RECORDS SUPPLIED:
□ □ □ □ □ □ □

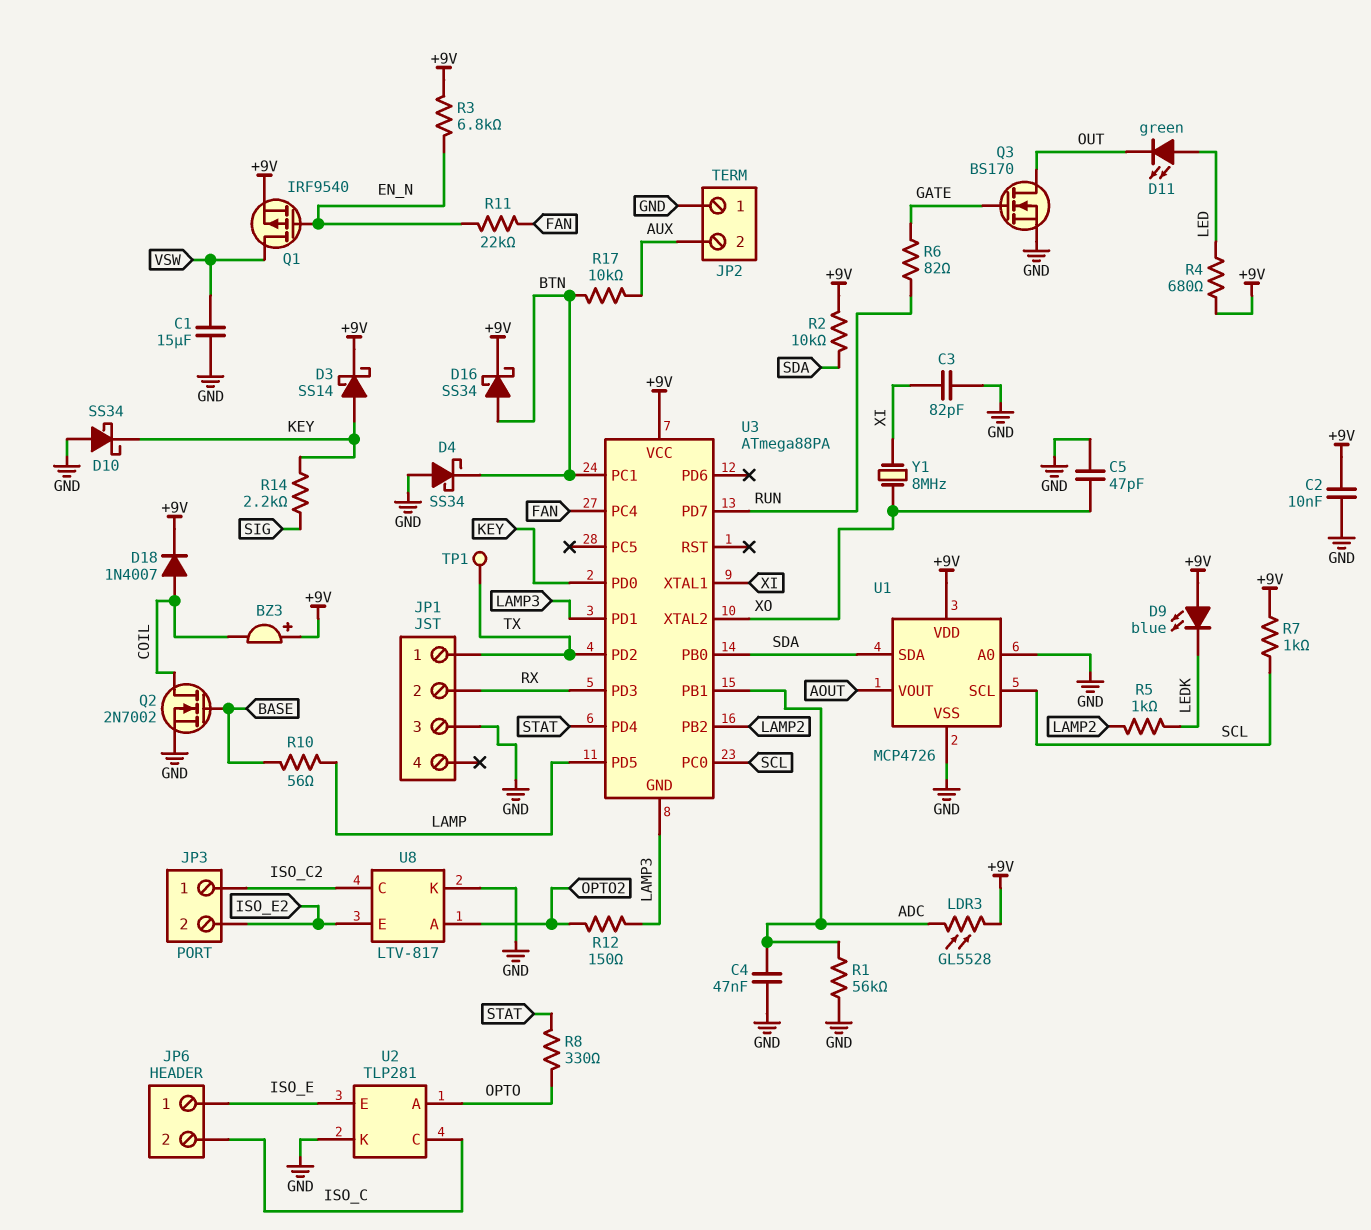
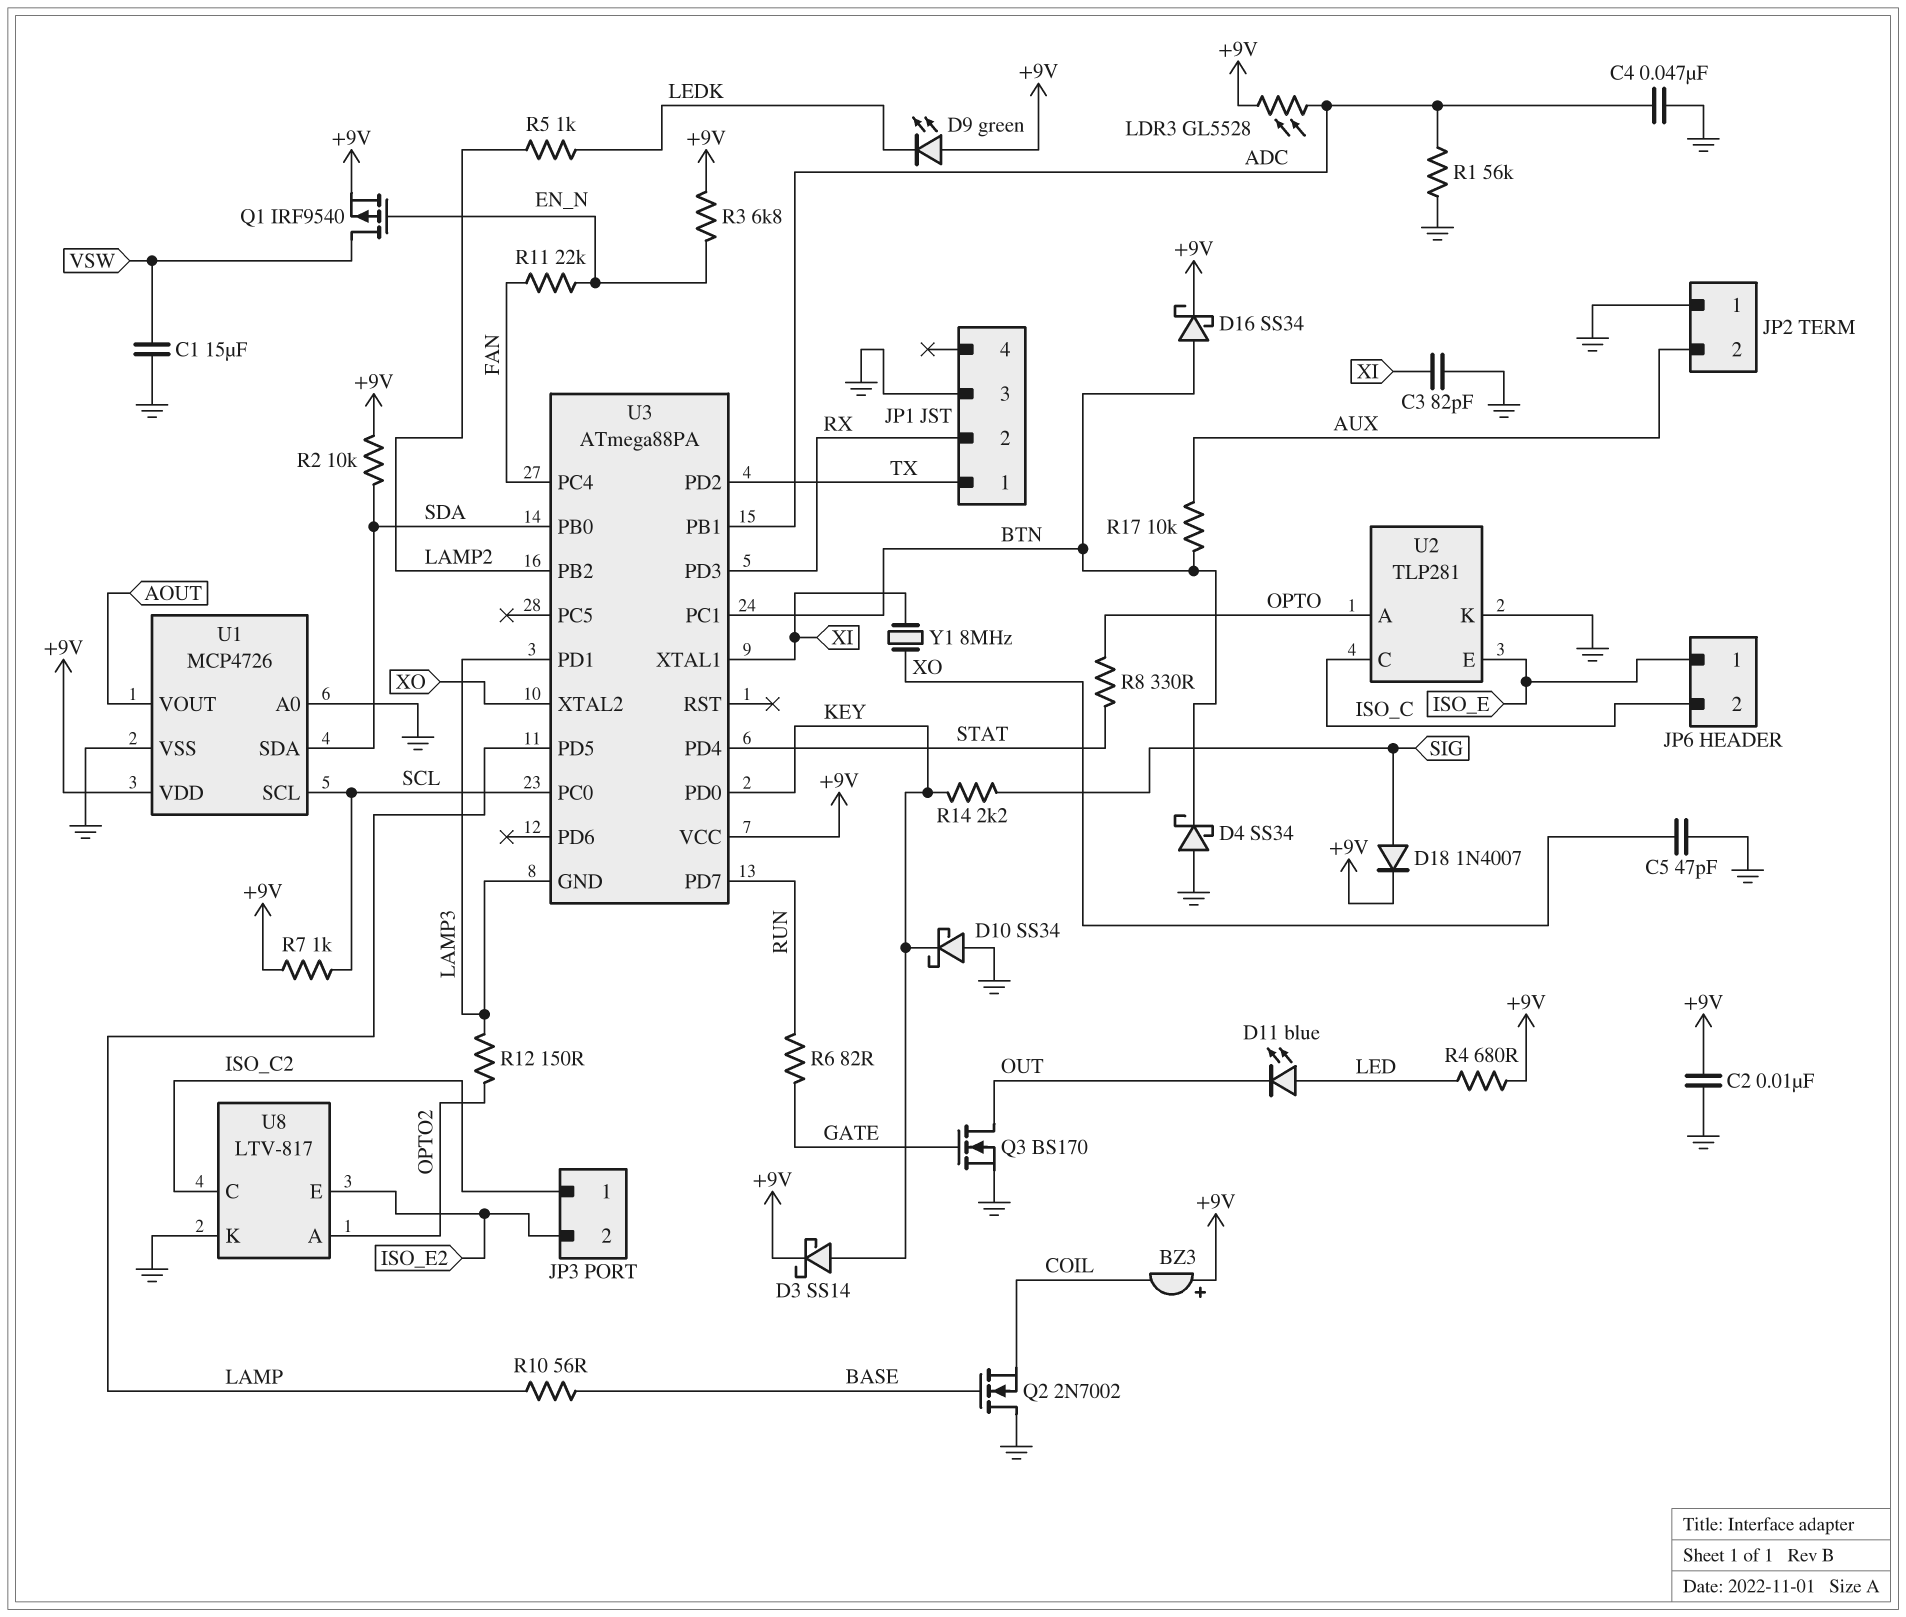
D9: LED blue (A +9V, K LEDK) -> LED green (A +9V, K LEDK)
D11: LED green (A LED, K OUT) -> LED blue (A LED, K OUT)
D18: diode 1N4007 (A COIL, K +9V) -> diode 1N4007 (A SIG, K +9V)
Q2: NMOS 2N7002 (G BASE, D COIL, S GND) -> NMOS 2N7002 (G BASE, D GND, S COIL)
TP1: test point (TX) -> none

□ □ □ □ □ □ □

Copy every line of the data that carries the word "blue".

RESULT OF THIS EXERCISE:
D9: LED blue (A +9V, K LEDK) -> LED green (A +9V, K LEDK)
D11: LED green (A LED, K OUT) -> LED blue (A LED, K OUT)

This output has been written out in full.